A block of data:
======

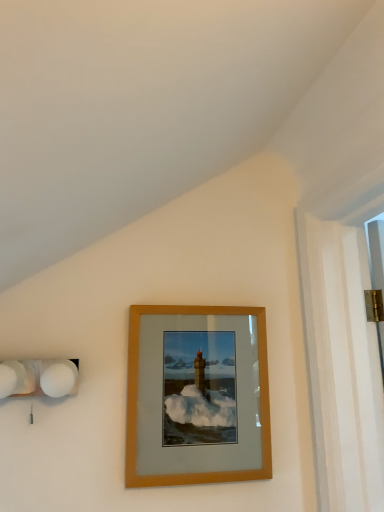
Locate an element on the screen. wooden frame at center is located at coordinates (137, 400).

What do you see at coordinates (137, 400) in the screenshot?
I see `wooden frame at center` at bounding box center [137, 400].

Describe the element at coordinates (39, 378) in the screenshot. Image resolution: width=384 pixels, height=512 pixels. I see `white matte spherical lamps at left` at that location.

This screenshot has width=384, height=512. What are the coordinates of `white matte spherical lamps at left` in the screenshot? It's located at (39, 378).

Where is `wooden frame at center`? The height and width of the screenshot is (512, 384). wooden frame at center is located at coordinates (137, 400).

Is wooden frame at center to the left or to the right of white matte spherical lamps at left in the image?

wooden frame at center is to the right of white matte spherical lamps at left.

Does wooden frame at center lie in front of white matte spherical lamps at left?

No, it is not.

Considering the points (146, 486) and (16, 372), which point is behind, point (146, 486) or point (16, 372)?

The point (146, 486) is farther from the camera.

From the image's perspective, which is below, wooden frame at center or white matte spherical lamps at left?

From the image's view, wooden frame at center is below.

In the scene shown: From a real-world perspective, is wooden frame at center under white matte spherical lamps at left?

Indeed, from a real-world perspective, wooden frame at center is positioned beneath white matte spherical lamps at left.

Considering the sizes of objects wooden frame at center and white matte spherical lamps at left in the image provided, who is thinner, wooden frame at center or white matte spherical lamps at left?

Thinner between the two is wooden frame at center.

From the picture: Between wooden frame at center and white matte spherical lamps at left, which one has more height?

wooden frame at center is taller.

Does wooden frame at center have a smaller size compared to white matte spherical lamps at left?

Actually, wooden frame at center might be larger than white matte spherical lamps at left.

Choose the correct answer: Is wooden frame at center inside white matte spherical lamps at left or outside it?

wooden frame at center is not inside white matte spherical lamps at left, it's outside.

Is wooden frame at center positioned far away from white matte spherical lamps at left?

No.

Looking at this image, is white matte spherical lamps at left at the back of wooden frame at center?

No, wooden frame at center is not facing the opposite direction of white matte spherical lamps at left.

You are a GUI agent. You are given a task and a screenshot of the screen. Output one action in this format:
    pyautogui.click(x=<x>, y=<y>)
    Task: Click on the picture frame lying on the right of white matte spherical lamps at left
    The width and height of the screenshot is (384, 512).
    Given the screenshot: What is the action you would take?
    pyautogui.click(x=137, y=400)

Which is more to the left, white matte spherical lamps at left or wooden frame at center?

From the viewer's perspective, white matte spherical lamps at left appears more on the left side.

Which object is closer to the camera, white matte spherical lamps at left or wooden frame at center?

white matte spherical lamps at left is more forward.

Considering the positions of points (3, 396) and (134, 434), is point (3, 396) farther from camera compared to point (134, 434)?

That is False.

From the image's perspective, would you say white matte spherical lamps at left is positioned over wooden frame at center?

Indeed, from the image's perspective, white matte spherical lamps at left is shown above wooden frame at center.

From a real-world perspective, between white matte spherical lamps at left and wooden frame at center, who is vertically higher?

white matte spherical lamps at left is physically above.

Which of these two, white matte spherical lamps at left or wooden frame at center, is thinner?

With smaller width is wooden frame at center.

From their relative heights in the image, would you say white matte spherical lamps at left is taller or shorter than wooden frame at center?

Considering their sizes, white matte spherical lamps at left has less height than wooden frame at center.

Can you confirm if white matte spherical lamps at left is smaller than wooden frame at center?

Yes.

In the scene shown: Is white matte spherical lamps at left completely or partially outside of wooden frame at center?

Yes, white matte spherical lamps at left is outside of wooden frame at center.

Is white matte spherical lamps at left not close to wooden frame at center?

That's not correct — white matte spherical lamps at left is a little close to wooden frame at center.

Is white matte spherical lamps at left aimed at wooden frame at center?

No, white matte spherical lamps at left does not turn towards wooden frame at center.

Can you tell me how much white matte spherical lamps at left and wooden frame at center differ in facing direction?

======

### Given task
Write out again, word for word, the lines of the block of data from the line containing "Is white matte spherical lamps at left aimed" through the last line, including both ends.

### Expected output
Is white matte spherical lamps at left aimed at wooden frame at center?

No, white matte spherical lamps at left does not turn towards wooden frame at center.

Can you tell me how much white matte spherical lamps at left and wooden frame at center differ in facing direction?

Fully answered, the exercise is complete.